[Problem]:
When you reach the line containing "C2: 100uF (+3V3, GND) -> 100uF (+3V3, MA)" in the records below, start copying exactly, and stop once you have copied the line containing "U4 pin OUT: ADC -> VLOAD".

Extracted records
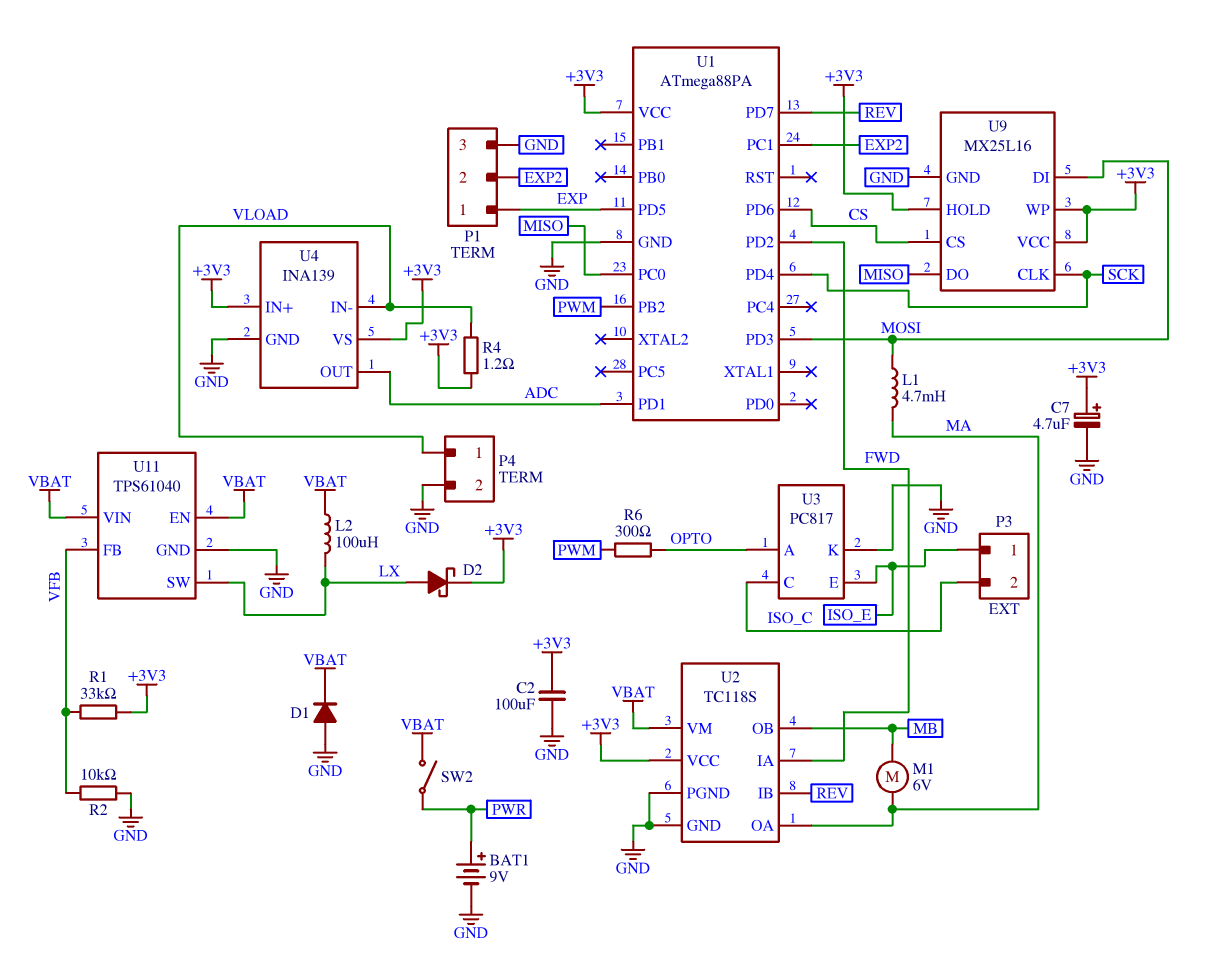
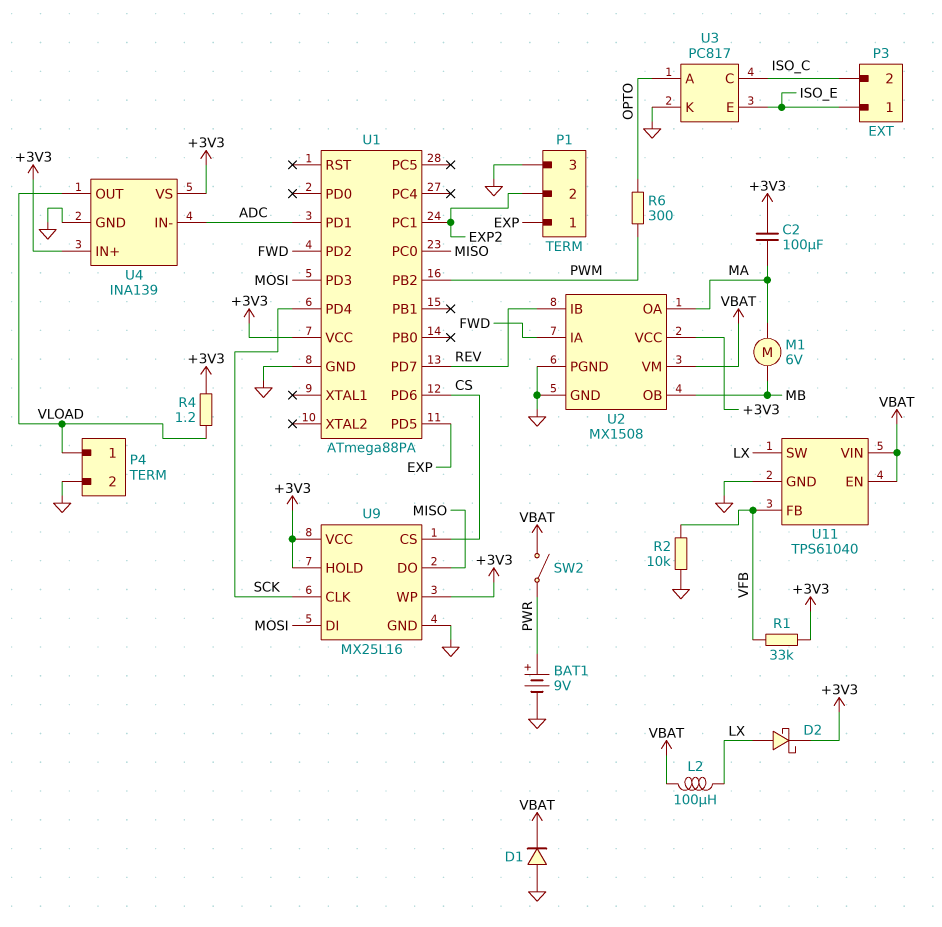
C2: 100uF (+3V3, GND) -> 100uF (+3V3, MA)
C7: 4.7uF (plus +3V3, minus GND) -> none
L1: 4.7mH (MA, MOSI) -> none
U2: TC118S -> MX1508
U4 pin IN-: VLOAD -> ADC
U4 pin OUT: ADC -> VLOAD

--

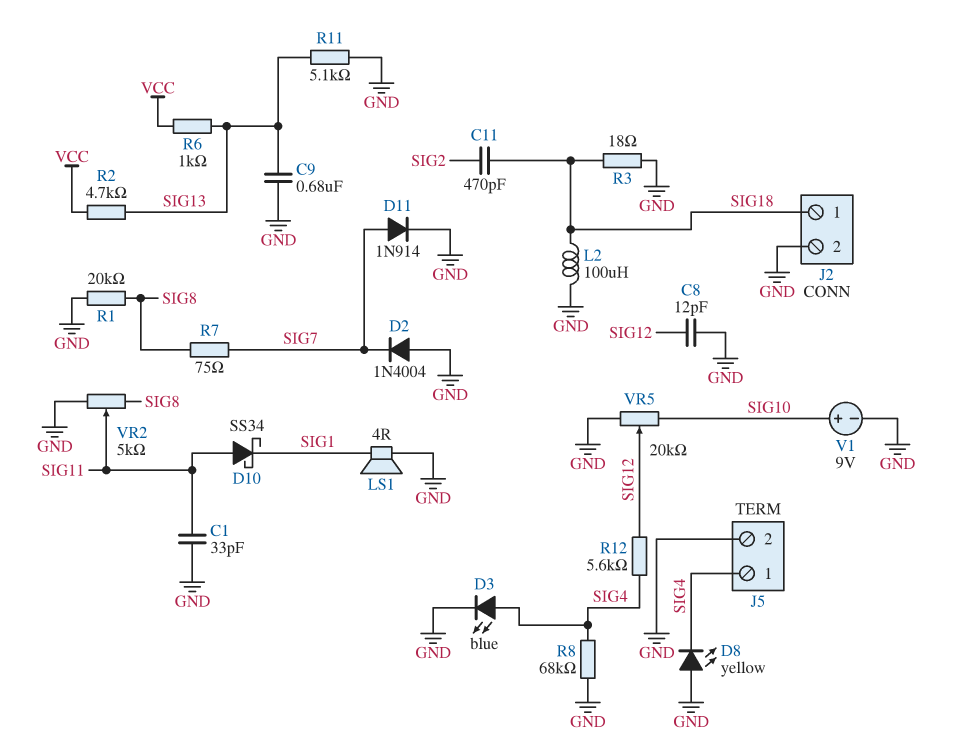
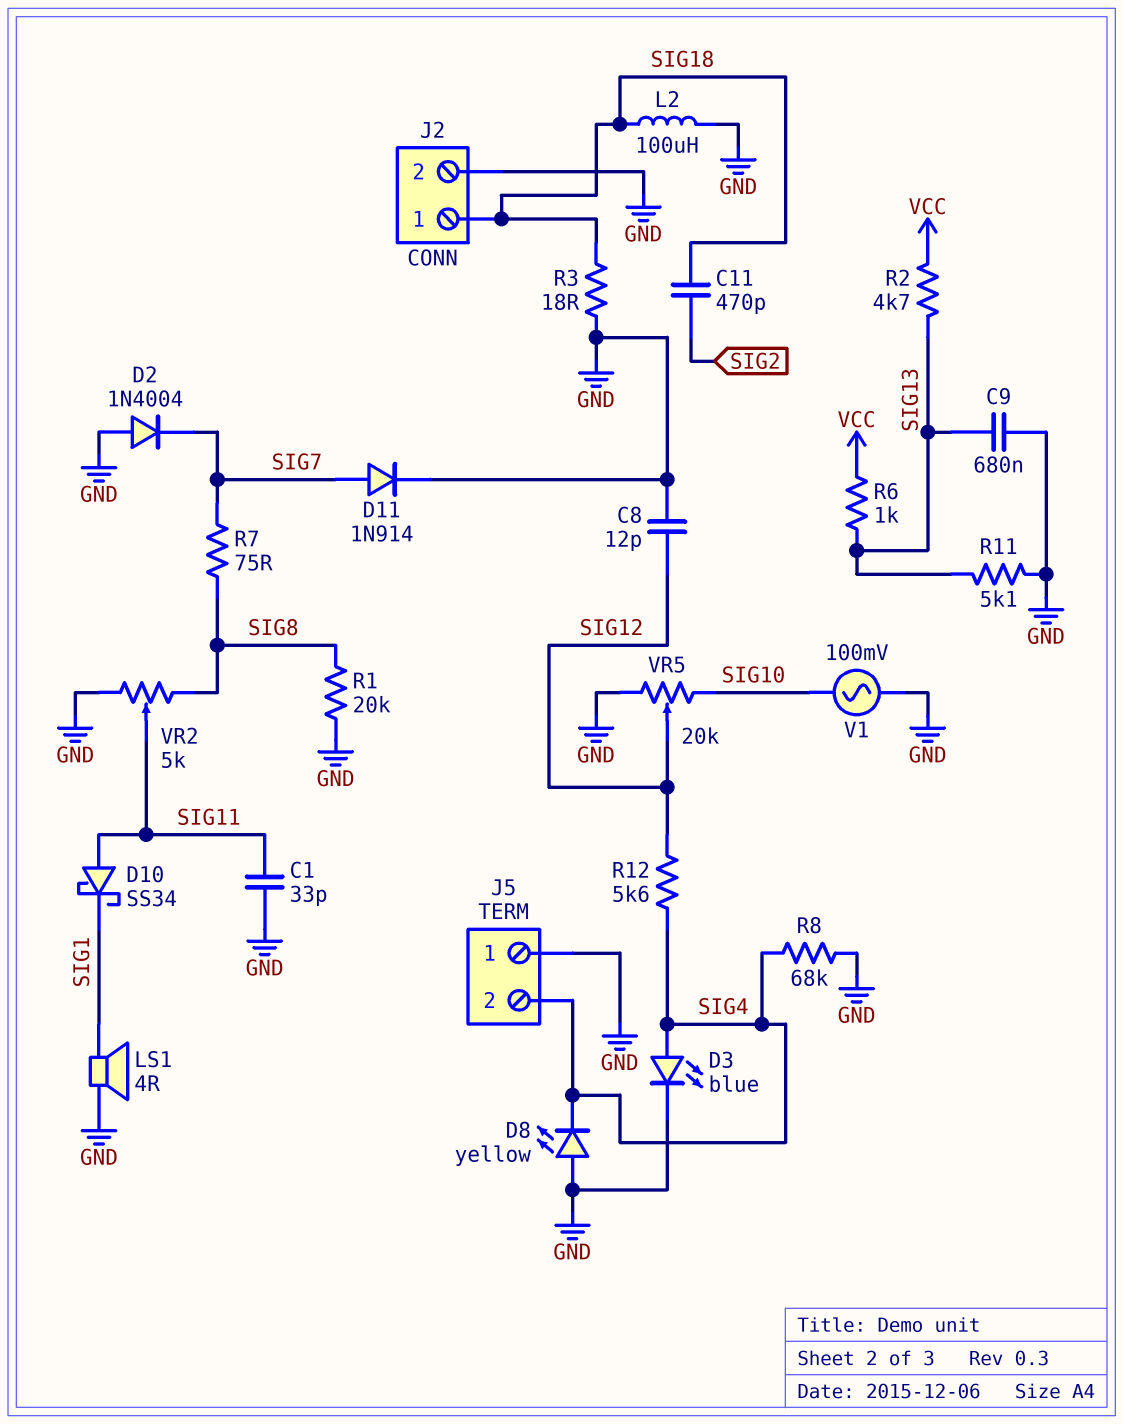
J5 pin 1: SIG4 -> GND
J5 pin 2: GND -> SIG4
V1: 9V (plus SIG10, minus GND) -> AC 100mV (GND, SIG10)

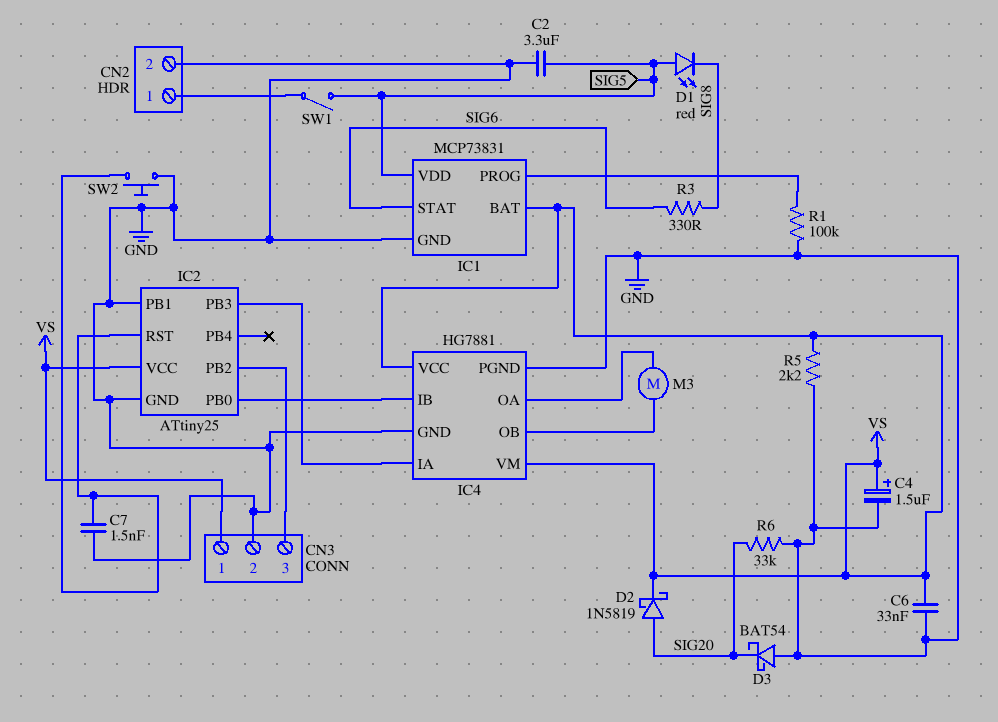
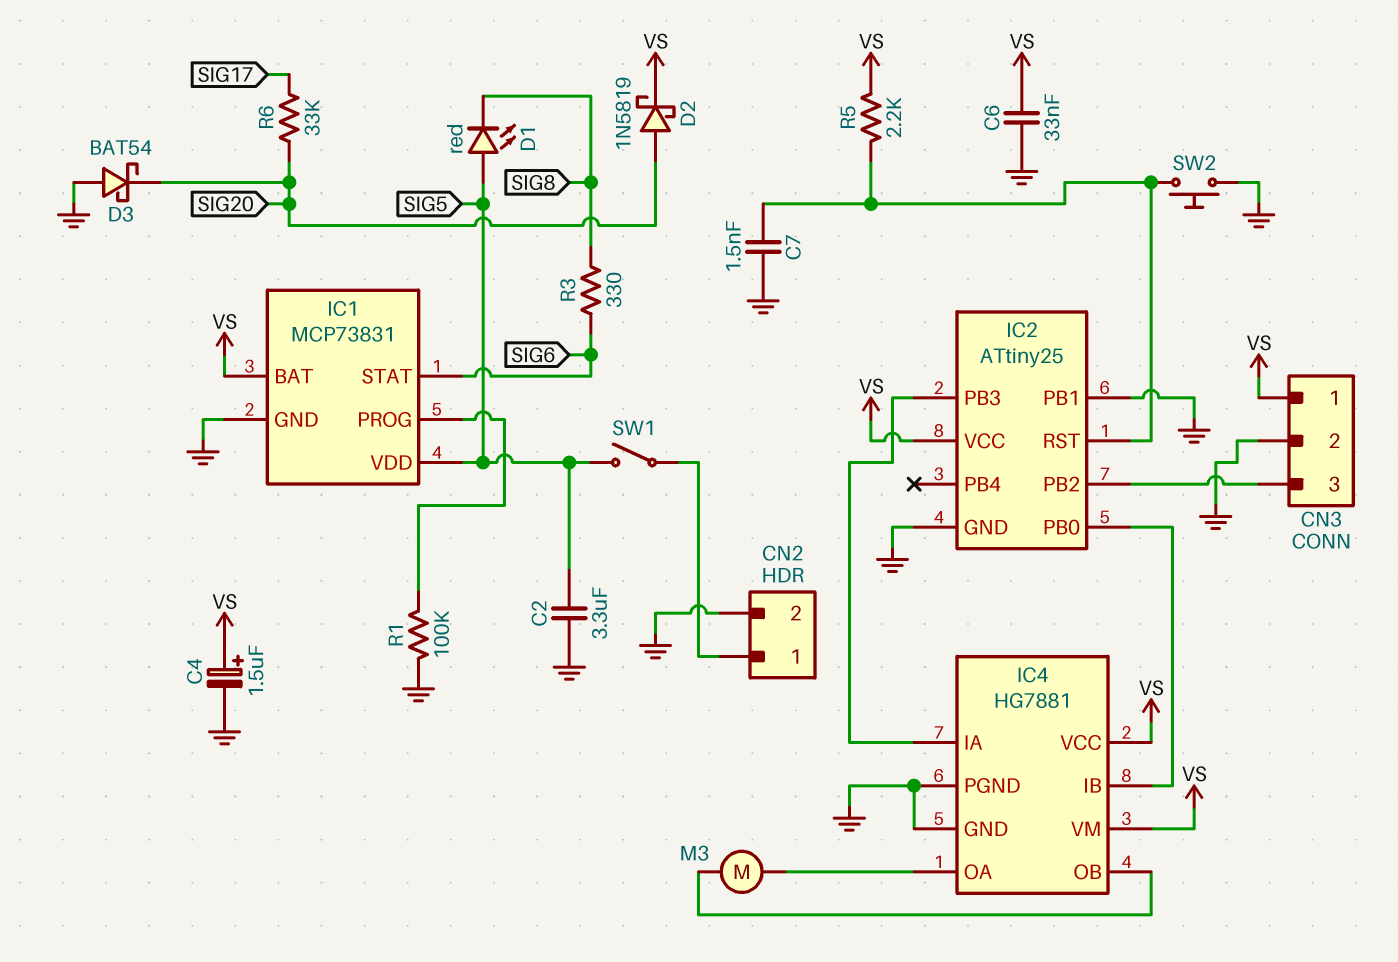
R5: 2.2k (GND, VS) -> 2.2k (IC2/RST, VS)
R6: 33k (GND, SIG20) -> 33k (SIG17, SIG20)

[Result]:
C2: 100uF (+3V3, GND) -> 100uF (+3V3, MA)
C7: 4.7uF (plus +3V3, minus GND) -> none
L1: 4.7mH (MA, MOSI) -> none
U2: TC118S -> MX1508
U4 pin IN-: VLOAD -> ADC
U4 pin OUT: ADC -> VLOAD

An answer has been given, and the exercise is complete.